____ Task input

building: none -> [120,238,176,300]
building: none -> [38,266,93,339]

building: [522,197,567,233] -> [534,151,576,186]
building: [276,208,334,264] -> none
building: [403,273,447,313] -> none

________

What needs to be done: Search the data above for "none" and copy every line where it turns up.

Your solution:
building: none -> [120,238,176,300]
building: none -> [38,266,93,339]
building: [276,208,334,264] -> none
building: [403,273,447,313] -> none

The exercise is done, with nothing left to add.